◆ THE TASK
Count the lines in the data that contain the string "kern", treating uppercase and lowercase as different. Reply with the number alone.

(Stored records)
------------
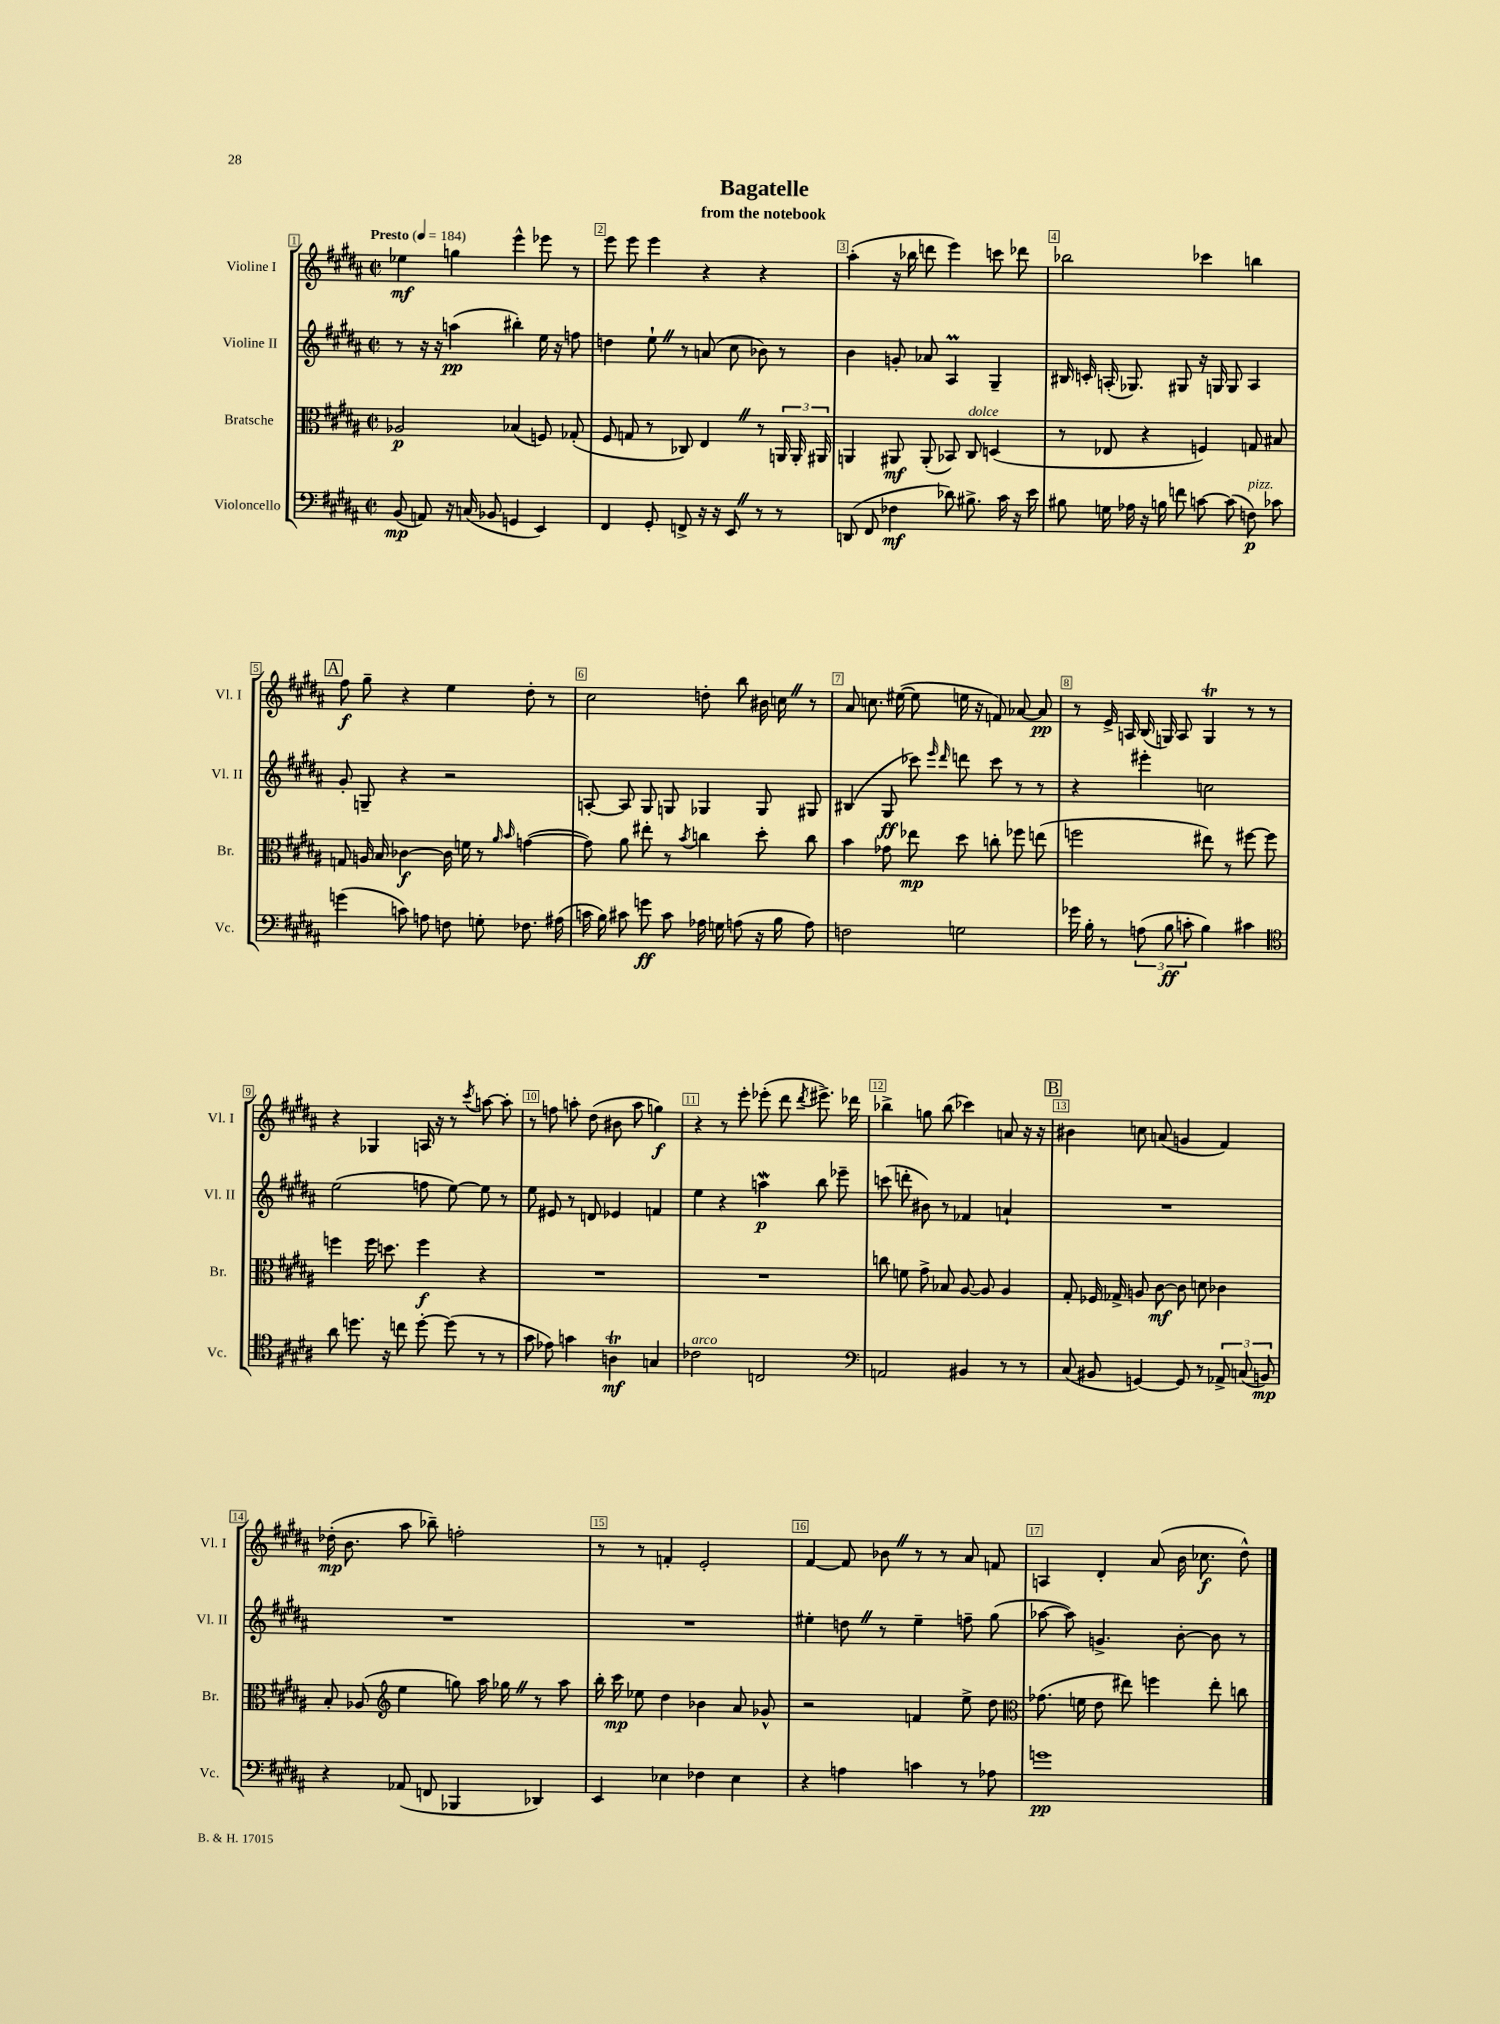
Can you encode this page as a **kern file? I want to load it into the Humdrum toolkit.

**kern	**kern	**kern	**kern
*staff4	*staff3	*staff2	*staff1
*clefF4	*clefC3	*clefG2	*clefG2
*k[f#c#g#d#a#]	*k[f#c#g#d#a#]	*k[f#c#g#d#a#]	*k[f#c#g#d#a#]
*M2/2	*M2/2	*M2/2	*M2/2
*met(c|)	*met(c|)	*met(c|)	*met(c|)
*MM184	*MM184	*MM184	*MM184
(8BB	2A-	8r	4ee-
8AA)	.	16r	.
.	.	16r	.
16r	.	(4aa	4gg
(16C	.	.	.
8BB-	.	.	.
4GG	(4B-	4bb#')	4eee^^
4EE)	8F)	16ee	8eee-
.	.	16r	.
.	(8G-'	8ff	8r
=	=	=	=
4FF#	8F#	4dd	8eee
.	8G	.	8eee
8GG#'	8r	8ee`	4eee
8FF^	8C-)	8r	.
16r	4E	(8a	4r
16r	.	.	.
8EE	.	8cc#	.
8r	8r	8b-)	4r
8r	24AA	8r	.
.	24AA'	.	.
.	24AA#	.	.
=	=	=	=
(8DD	4AA	4b	(4aa#'
8FF#	.	.	.
4F-	8AA#	8g'	16r
.	.	.	16bb-
.	(8AA#'	8a-	8ddd
8d-)	8BB-)	4A#	4eee)
8.B#^	8C#	.	.
.	(4D	4G#~	8ccc
16c#	.	.	.
16r	.	.	8ddd-
16e	.	.	.
=	=	=	=
8B#	8r	16B#	2bb-
.	.	16c'	.
16G	8E-	(16A'	.
16A-	.	8.G-)	.
16r	4r	.	.
16B	.	.	.
8f	.	8G#	.
[8c	4F)	16r	4ccc-
.	.	16G	.
(8c]	.	8G	.
8F)	8G	4A	4bb
8c-	8B#	.	.
=	=	=	=
(4g	8G	8g#'	8ff#
.	16A	8G~	8gg#~
.	16B	.	.
8c)	[4c-	4r	4r
8A	.	.	.
8F	16c-]	2r	4ee
.	16f	.	.
8G'	8r	.	.
.	16qqa#	.	.
.	16qqb	.	.
8.F-	([4g	.	8dd#'
.	.	.	8r
(16A#	.	.	.
=	=	=	=
16c	8g])	[8A'	2cc#
16B)	.	.	.
8c#	8a#	8A]	.
8g	8ee#'	8G#	.
8c#	8r	8G	.
.	8qb	.	.
16A-	4cc	4G-	8dd'
16G	.	.	.
(8A	.	.	8bb
16r	8dd#'	8G-	16b#
16B	.	.	16cc
8A)	8cc	8G#	8r
=	=	=	=
2F	4b	(4B#	8a#
.	.	.	8.cc
.	8g-	8G#	.
.	.	.	([16ee#
.	8ee-	8ccc-)	8ee#]
.	.	16qqeee	.
.	.	16qqddd#	.
2G	8dd#	8ddd	16ee
.	.	.	16r
.	8cc'	8ccc-	8f)
.	8ff-	8r	[8a-
.	(8ee	8r	8a-]
=	=	=	=
16g-	2ff	4r	8r
16B'	.	.	.
8r	.	.	16e^
.	.	.	16A
(12A	.	4eee#'	(16B
.	.	.	16G)
12B	.	.	.
.	.	.	8A
12c'	.	.	.
4B)	8ee#)	2cc	4G
.	8r	.	.
4c#	[8ff#	.	8r
.	8ff#]	.	8r
=	=	=	=
*clefC4	*	*	*
8a#	4ff	(2ee	4r
8.dd	.	.	.
.	16ff	.	4G-
16r	8.dd	.	.
8cc	.	.	.
[8dd'	4ff	8ff	16A
.	.	.	16r
(8dd]	.	[8ee)	8r
.	.	.	8qccc#
8r	4r	8ee]	[8aa
8r	.	8r	8aa']
=	=	=	=
8g#	1r	8ee	8r
8e-)	.	8e#	8ff
4g	.	8r	8aa'
.	.	8d	(8dd#
4A	.	4e-	8b#
.	.	.	8aa
4G	.	4f	4gg)
=	=	=	=
2c-	1r	4ee	4r
.	.	4r	8r
.	.	.	8eee'
2C	.	4aa	(8eee-'
.	.	.	8ddd#
.	.	.	8qddd#
.	.	8bb	8.eee#^)
.	.	8eee-~	.
.	.	.	16ddd-
=	=	=	=
*clefF4	*	*	*
2AA	8cc	(8ccc	4bb-^
.	8f	8ddd'	.
.	8g#^	8b#)	8gg
.	8B-	8r	(8bb-
4BB#	[8A#	4f-	4ccc-)
.	8A#]	.	.
8r	4A#	4a`	8a
8r	.	.	16r
.	.	.	16r
=	=	=	=
(8C#	8G#'	1r	4b#
8BB#	16F-	.	.
.	16G-^	.	.
[4GG)	8A	.	8cc
.	[8c#	.	(8a
8GG]	8c#]	.	4g
8r	8d	.	.
12AA-^	4c-	.	4f#)
(12C	.	.	.
12BB)	.	.	.
=	=	=	=
4r	8B'	1r	(16dd-'
.	.	.	8.b
.	(8A-	.	.
*	*clefG2	*	*
(8AA-	4ee	.	8aa#
8FF	.	.	8bb-~)
4BBB-	8gg)	.	2ff'
.	16aa#	.	.
.	16gg-	.	.
4DD-)	8r	.	.
.	8aa#	.	.
=	=	=	=
4EE	16bb'	1r	8r
.	16ccc#	.	.
.	8ee-	.	8r
4E-	4dd#	.	4f'
4F-	4b-	.	2e'
4E-	8a#	.	.
.	8g-^^	.	.
=	=	=	=
4r	2r	4ee#'	[4f#
4A	.	8dd	8f#]
.	.	8r	8b-
4c	4f	4ee#~	8r
.	.	.	8r
8r	8ee^	8ff~	8a#
8A-	8dd#	(8gg#	8f
=	=	=	=
*	*clefC3	*	*
1g	(8.g-	[8aa-	4A
.	.	8aa-])	.
.	16f	.	.
.	8e	4.g^	4d#'
.	8ee#)	.	.
.	4ff	.	(8a#
.	.	[8b'	16b
.	.	.	8.cc-
.	8ee#'	8b]	.
.	8cc	8r	8dd#^^)
==	==	==	==
*-	*-	*-	*-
------------
◆ RESULT OF THE EXERCISE
2